**To do**
Transcribe nothing except the lines below that run from the one with "J1 pin 1: none -> AGND" to the one with "R9: 3.3k (GND, VC) -> 3.3k (3V3, VC)", ends included, and do not copy any picture.
***** Data under study *****
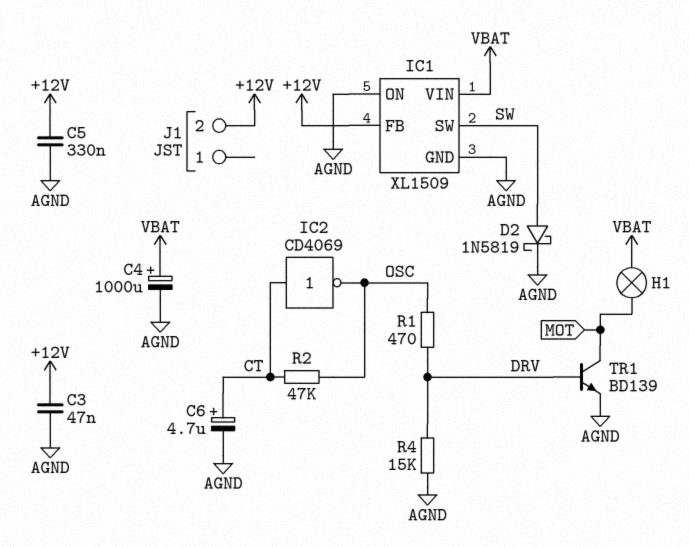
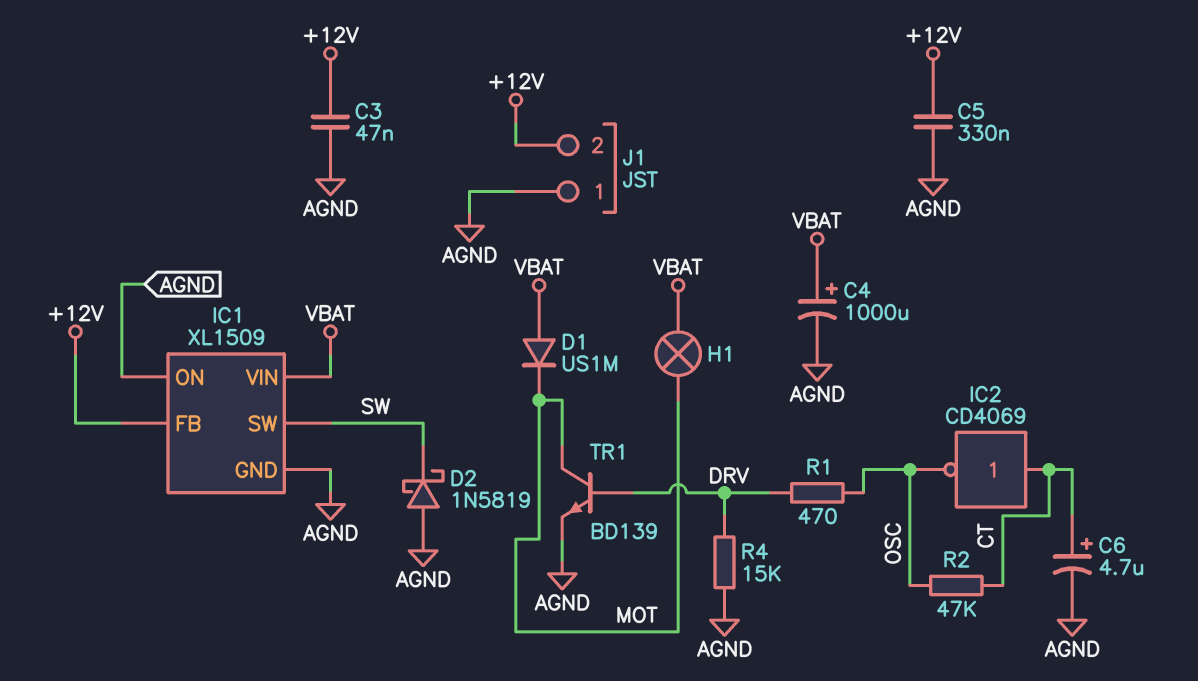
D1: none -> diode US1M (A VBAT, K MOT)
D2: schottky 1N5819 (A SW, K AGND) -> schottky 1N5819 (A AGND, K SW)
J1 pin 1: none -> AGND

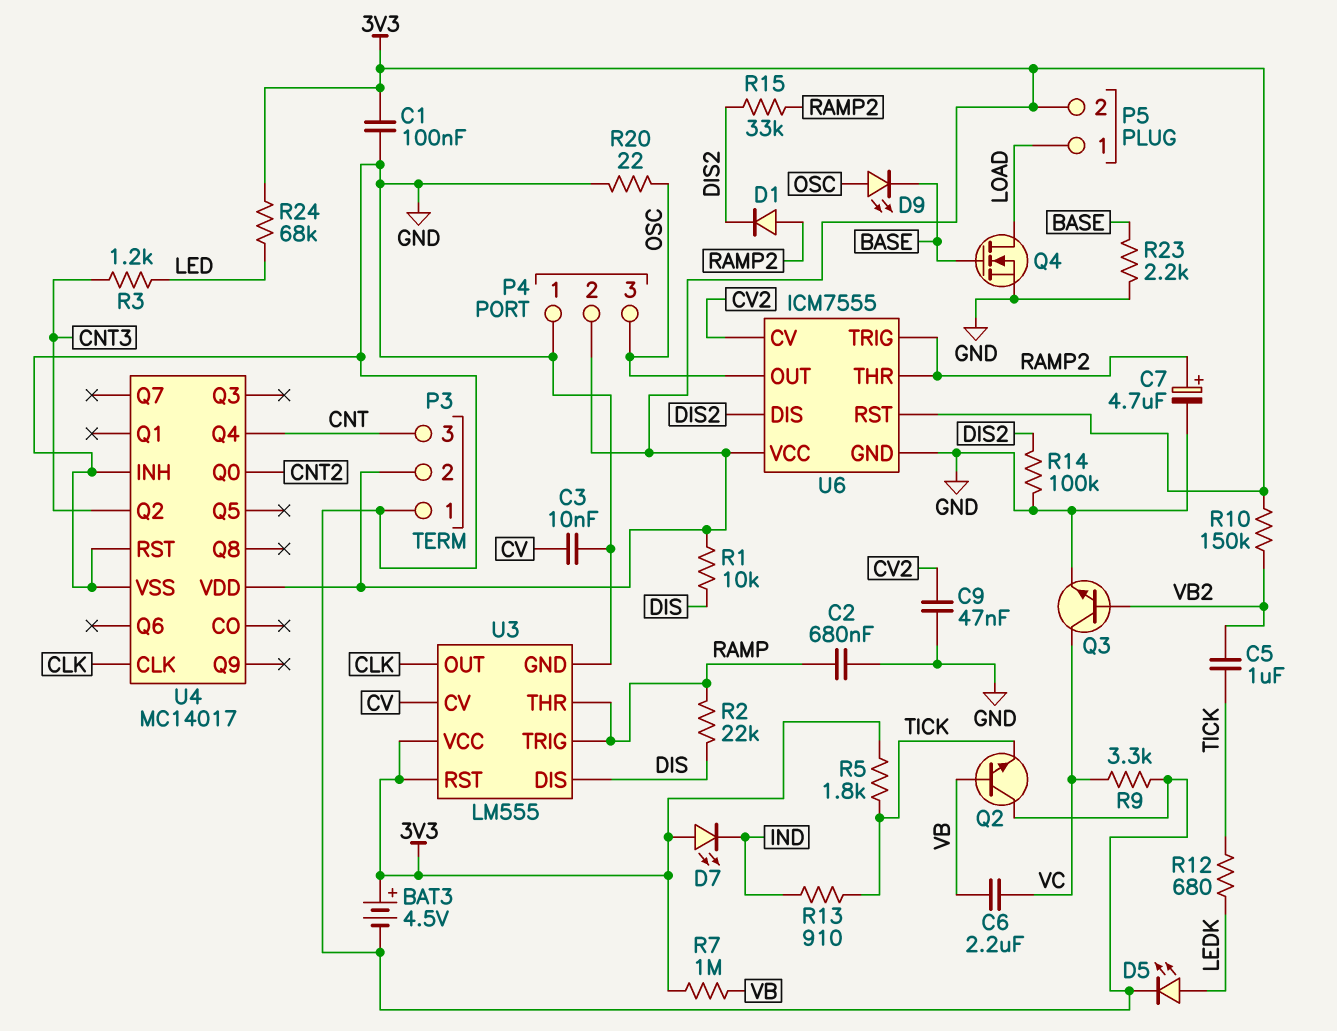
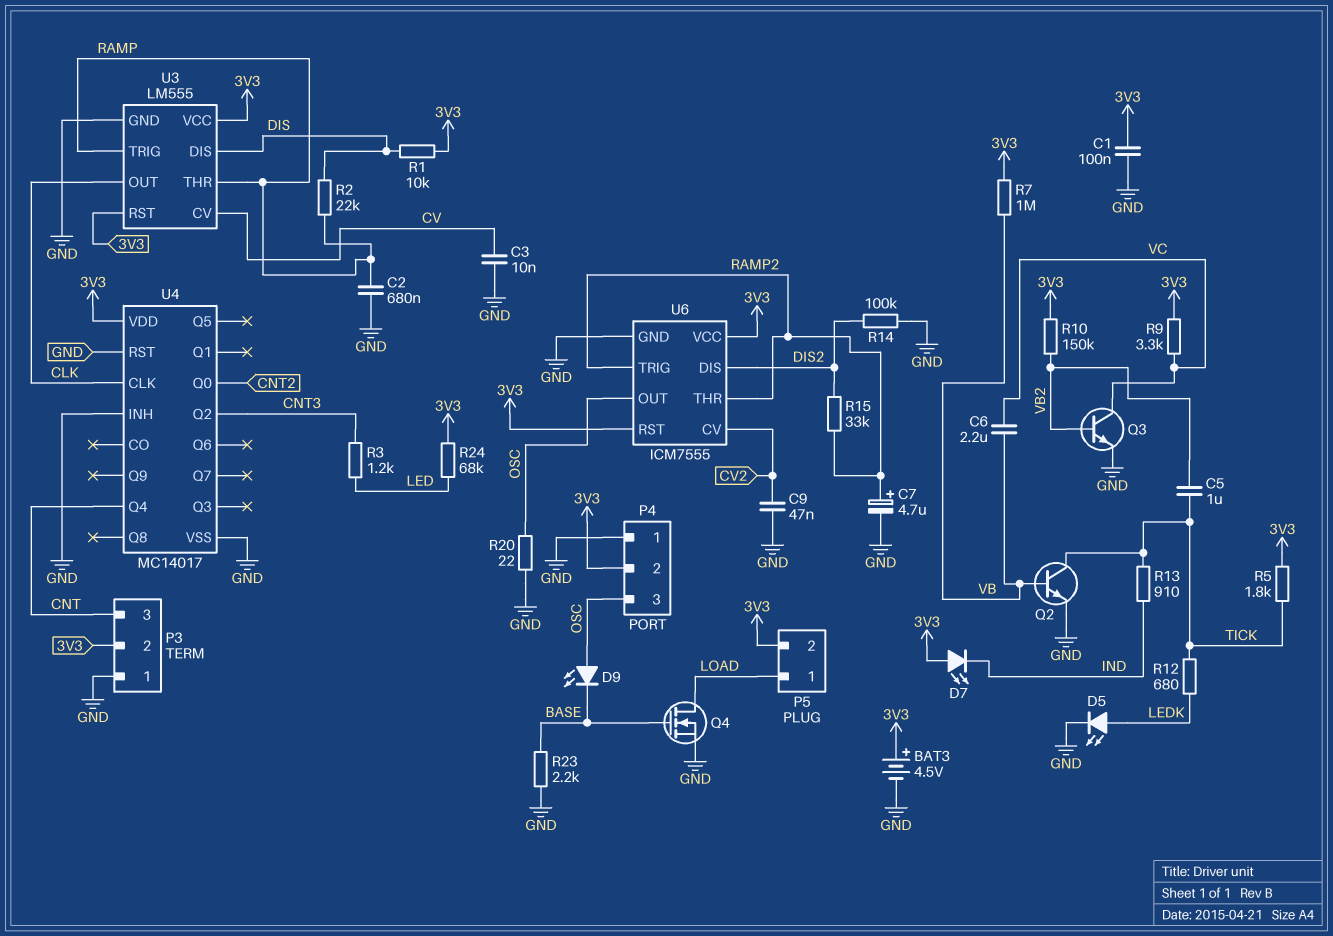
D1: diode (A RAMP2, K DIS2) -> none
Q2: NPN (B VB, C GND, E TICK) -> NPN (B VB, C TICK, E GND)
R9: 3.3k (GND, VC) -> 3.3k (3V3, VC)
*****
***** Data under study *****
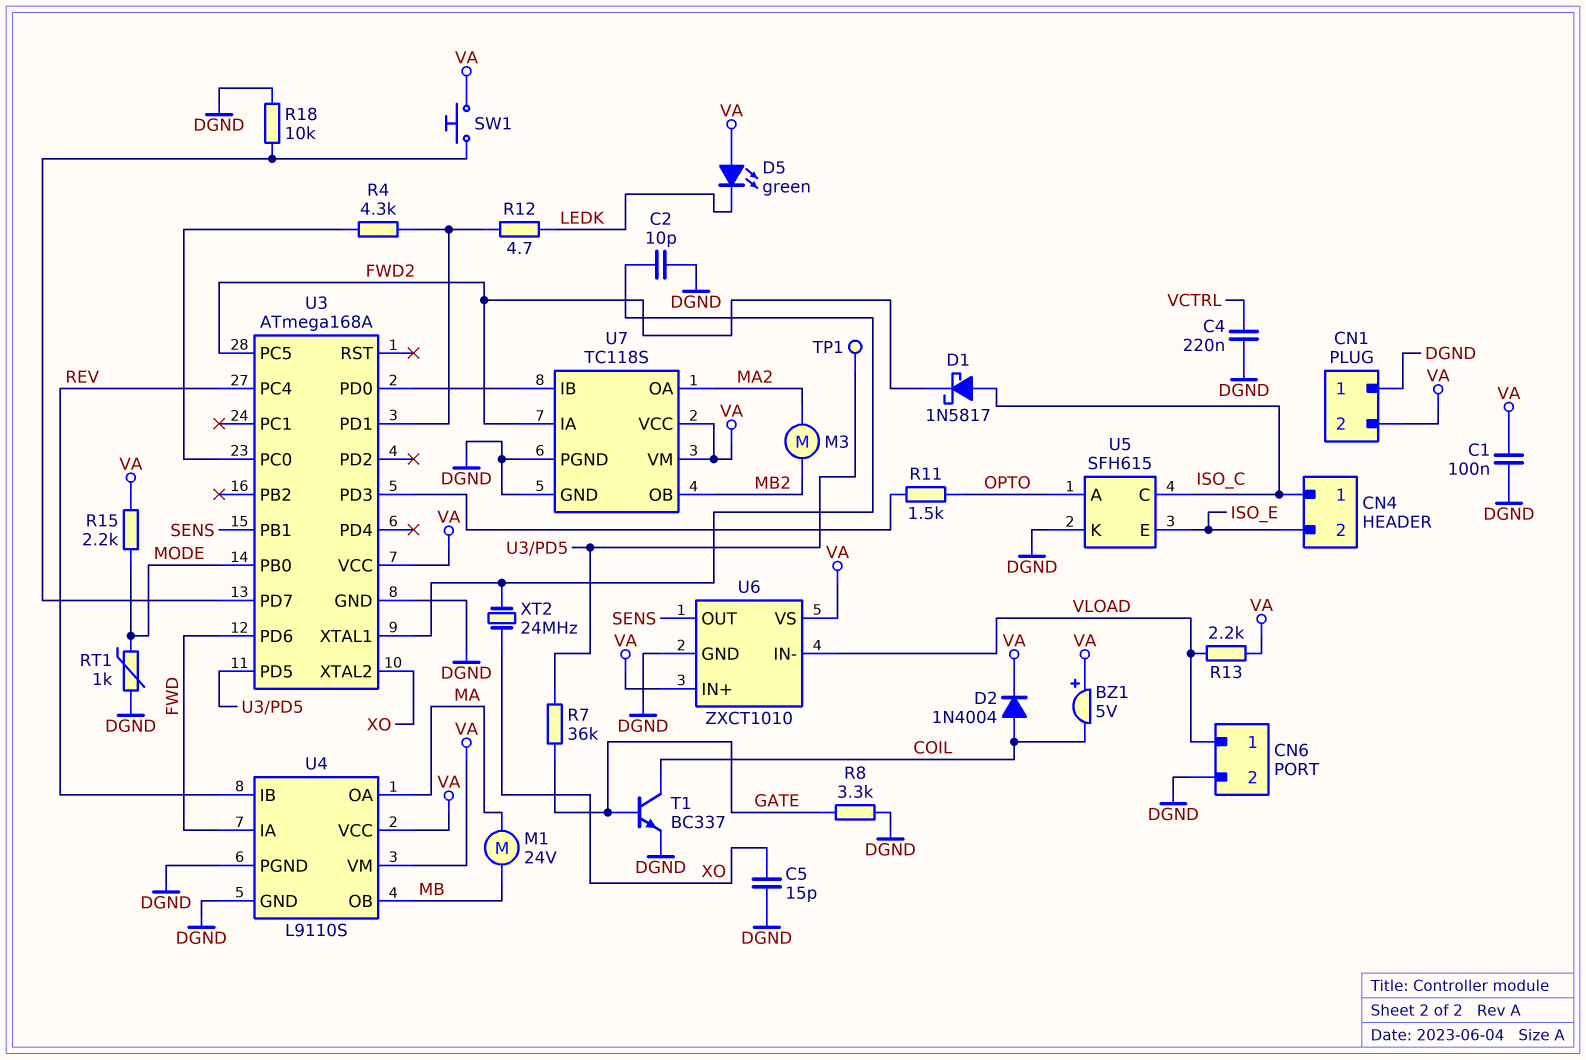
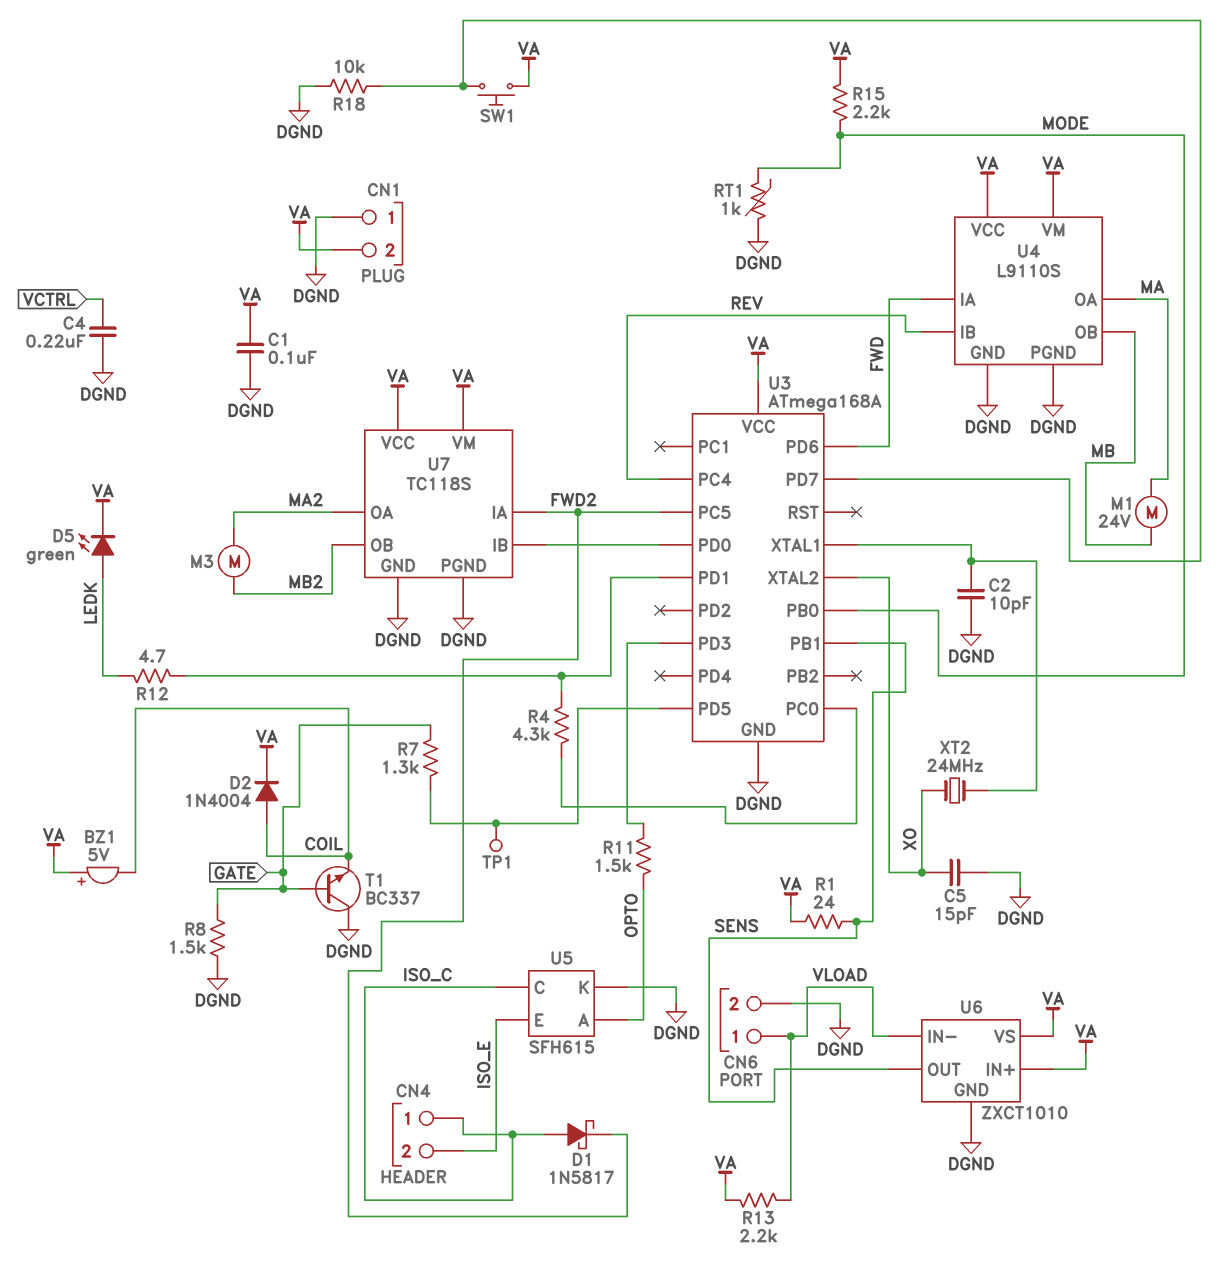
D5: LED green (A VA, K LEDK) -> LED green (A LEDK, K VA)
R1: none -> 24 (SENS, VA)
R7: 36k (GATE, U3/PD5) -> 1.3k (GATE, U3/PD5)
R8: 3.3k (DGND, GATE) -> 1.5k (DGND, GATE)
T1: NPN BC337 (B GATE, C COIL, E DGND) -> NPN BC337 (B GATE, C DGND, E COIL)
*****
**Reply**
J1 pin 1: none -> AGND

D1: diode (A RAMP2, K DIS2) -> none
Q2: NPN (B VB, C GND, E TICK) -> NPN (B VB, C TICK, E GND)
R9: 3.3k (GND, VC) -> 3.3k (3V3, VC)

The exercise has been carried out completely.